What to produce →
Return each entry exactly, omitting nothing.

Study material →

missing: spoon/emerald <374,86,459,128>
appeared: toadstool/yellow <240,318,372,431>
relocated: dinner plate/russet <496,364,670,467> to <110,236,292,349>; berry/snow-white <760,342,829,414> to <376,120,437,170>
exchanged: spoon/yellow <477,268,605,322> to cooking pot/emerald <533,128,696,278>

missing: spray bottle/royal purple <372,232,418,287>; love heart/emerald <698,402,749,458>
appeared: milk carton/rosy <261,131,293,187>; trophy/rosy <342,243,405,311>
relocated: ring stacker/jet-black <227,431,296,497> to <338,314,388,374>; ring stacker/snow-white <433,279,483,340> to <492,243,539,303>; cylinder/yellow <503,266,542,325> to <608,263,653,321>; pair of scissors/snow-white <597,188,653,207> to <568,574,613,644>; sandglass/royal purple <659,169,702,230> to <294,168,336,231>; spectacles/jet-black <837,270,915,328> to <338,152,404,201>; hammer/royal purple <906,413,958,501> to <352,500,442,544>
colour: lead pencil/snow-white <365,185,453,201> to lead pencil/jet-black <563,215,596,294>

Exercise solution →
missing: spoon/emerald <374,86,459,128>
appeared: toadstool/yellow <240,318,372,431>
relocated: dinner plate/russet <496,364,670,467> to <110,236,292,349>; berry/snow-white <760,342,829,414> to <376,120,437,170>
exchanged: spoon/yellow <477,268,605,322> to cooking pot/emerald <533,128,696,278>

missing: spray bottle/royal purple <372,232,418,287>; love heart/emerald <698,402,749,458>
appeared: milk carton/rosy <261,131,293,187>; trophy/rosy <342,243,405,311>
relocated: ring stacker/jet-black <227,431,296,497> to <338,314,388,374>; ring stacker/snow-white <433,279,483,340> to <492,243,539,303>; cylinder/yellow <503,266,542,325> to <608,263,653,321>; pair of scissors/snow-white <597,188,653,207> to <568,574,613,644>; sandglass/royal purple <659,169,702,230> to <294,168,336,231>; spectacles/jet-black <837,270,915,328> to <338,152,404,201>; hammer/royal purple <906,413,958,501> to <352,500,442,544>
colour: lead pencil/snow-white <365,185,453,201> to lead pencil/jet-black <563,215,596,294>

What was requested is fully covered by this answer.